WORK TO COMPLETE
Reproduce the closing part of the entries exactly: the line with "type=turned; before=PURPLE CLOCK;" and all lines after it, ending with the last line, and nothing else.
(Beginning of LISTED ENTRIES)
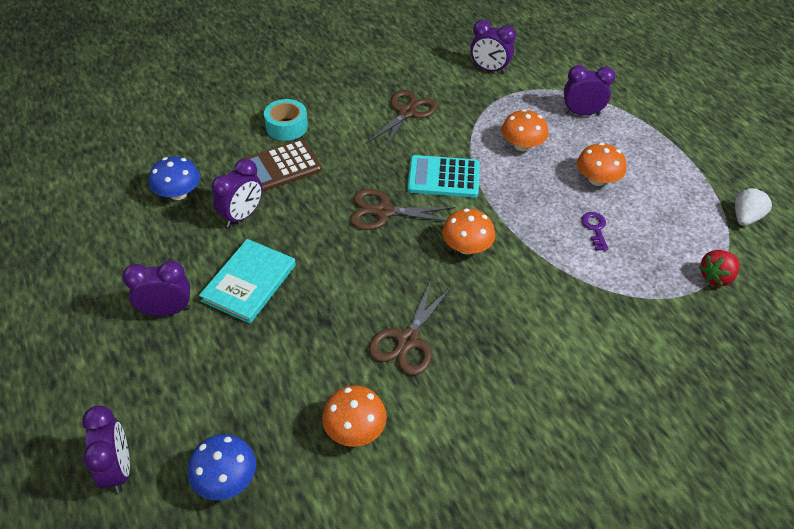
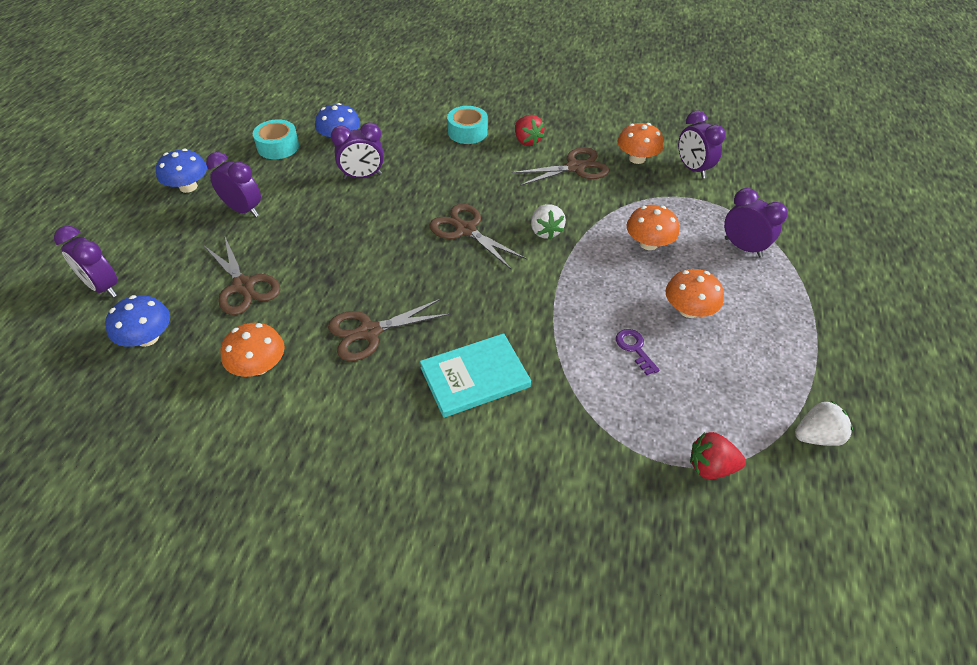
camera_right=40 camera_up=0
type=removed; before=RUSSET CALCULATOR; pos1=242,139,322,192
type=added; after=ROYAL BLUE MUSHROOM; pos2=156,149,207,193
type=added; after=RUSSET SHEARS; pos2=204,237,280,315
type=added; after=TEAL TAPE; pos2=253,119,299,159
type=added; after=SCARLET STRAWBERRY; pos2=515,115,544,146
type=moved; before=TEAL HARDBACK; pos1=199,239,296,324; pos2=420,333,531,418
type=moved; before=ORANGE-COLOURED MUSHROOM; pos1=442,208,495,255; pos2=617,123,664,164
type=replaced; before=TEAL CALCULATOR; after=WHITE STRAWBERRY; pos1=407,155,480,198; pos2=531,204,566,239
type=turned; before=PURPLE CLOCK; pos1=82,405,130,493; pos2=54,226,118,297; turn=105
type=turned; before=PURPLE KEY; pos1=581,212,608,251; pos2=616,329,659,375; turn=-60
(End of LISTED ENTRIES)
OUTPUT FOR THIS EXERCISE
type=turned; before=PURPLE CLOCK; pos1=82,405,130,493; pos2=54,226,118,297; turn=105
type=turned; before=PURPLE KEY; pos1=581,212,608,251; pos2=616,329,659,375; turn=-60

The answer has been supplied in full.